## AIM OF THE EXERCISE
Quote, word for word, the line containing "TFT2 pin CS: GP8 -> GP5" and all lines that follow it to the end of the records, with no pictures.

Image comparison data:
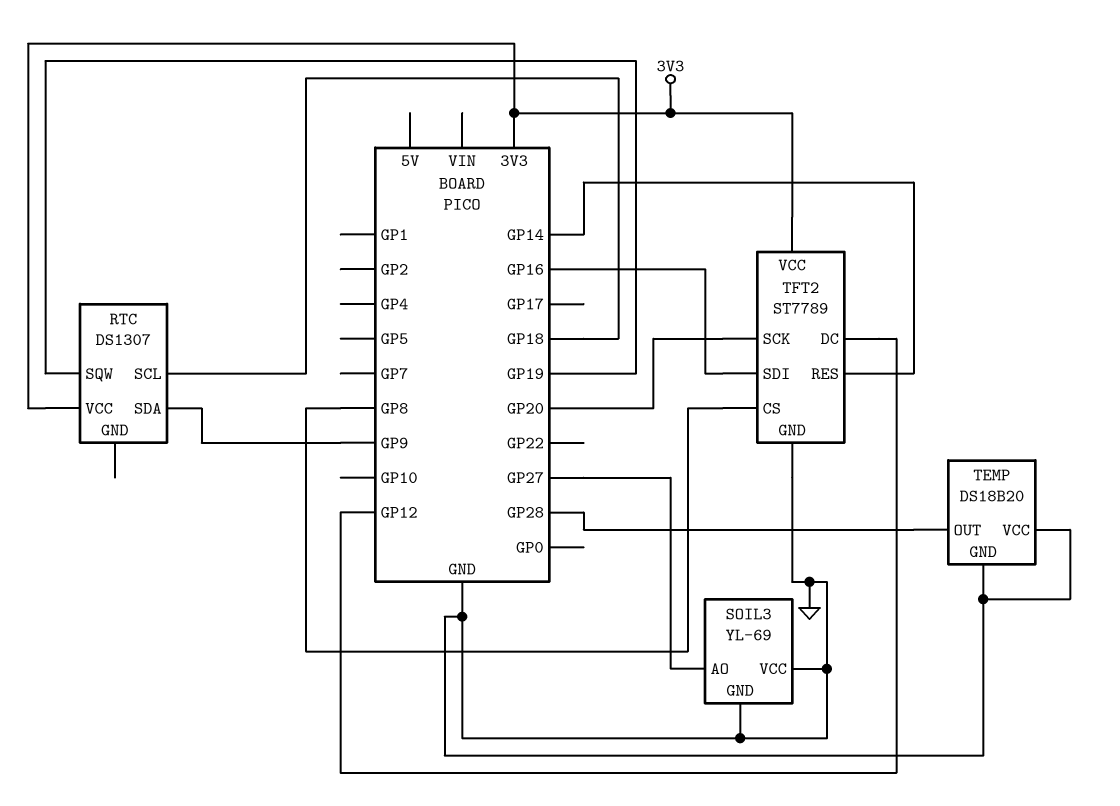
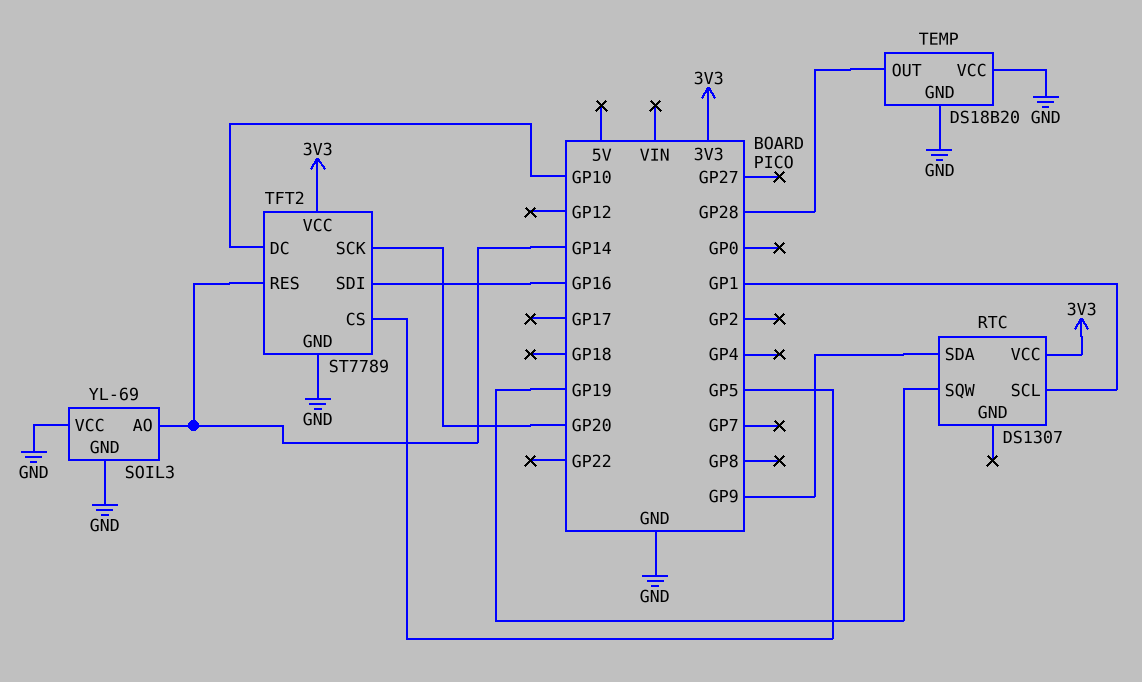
RTC pin SCL: GP18 -> GP1
SOIL3 pin AO: GP27 -> GP14
TFT2 pin CS: GP8 -> GP5
TFT2 pin DC: GP12 -> GP10

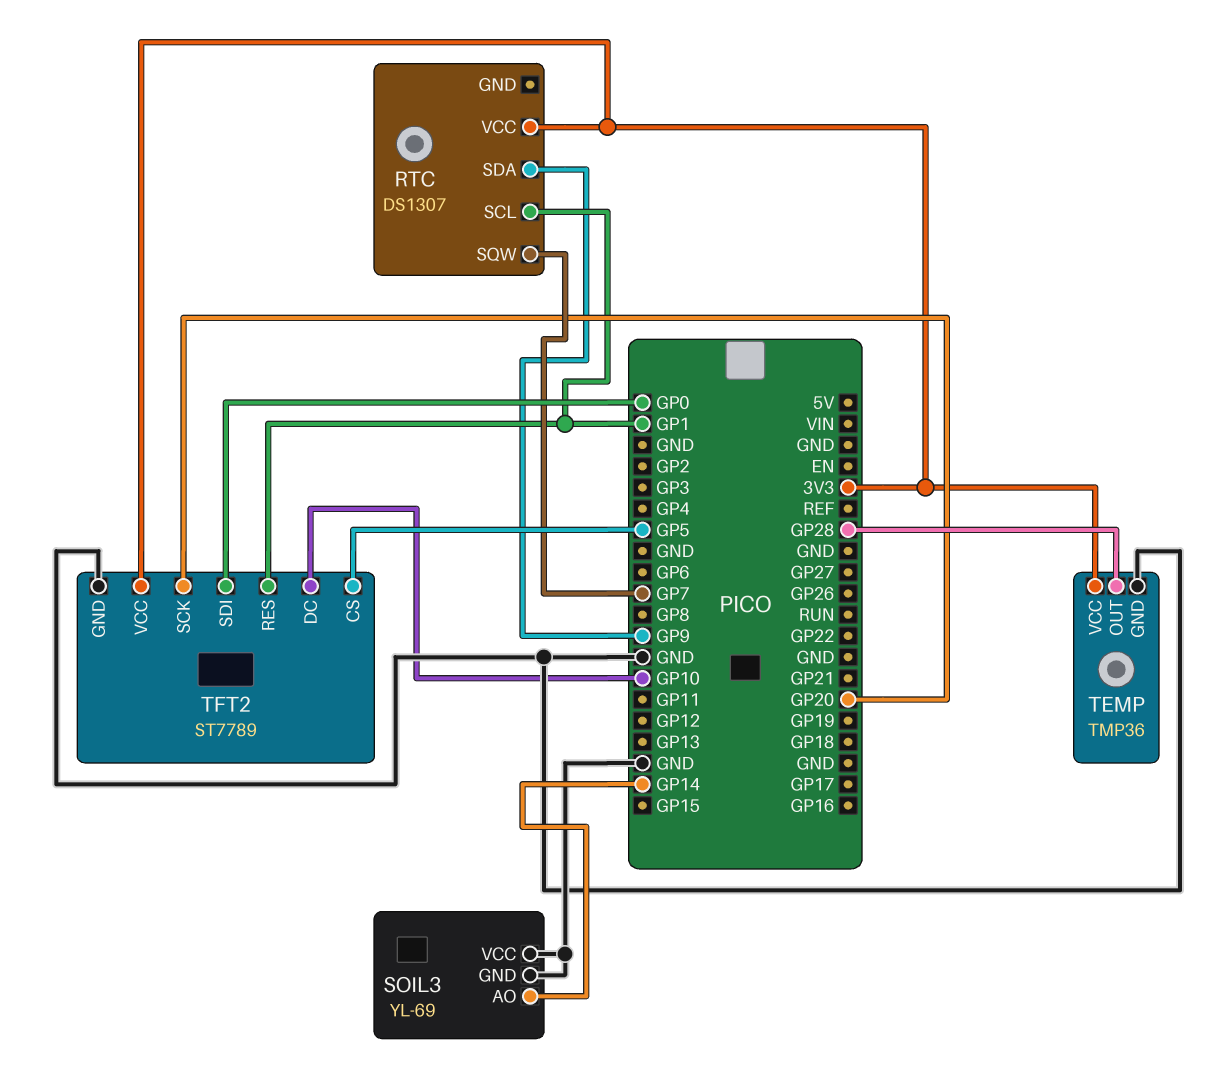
RTC pin SQW: GP19 -> GP7
TEMP: DS18B20 -> TMP36
TEMP pin VCC: GND -> 3V3
TFT2 pin RES: GP14 -> GP1
TFT2 pin SDI: GP16 -> GP0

## YOUR RESPONSE
TFT2 pin CS: GP8 -> GP5
TFT2 pin DC: GP12 -> GP10

RTC pin SQW: GP19 -> GP7
TEMP: DS18B20 -> TMP36
TEMP pin VCC: GND -> 3V3
TFT2 pin RES: GP14 -> GP1
TFT2 pin SDI: GP16 -> GP0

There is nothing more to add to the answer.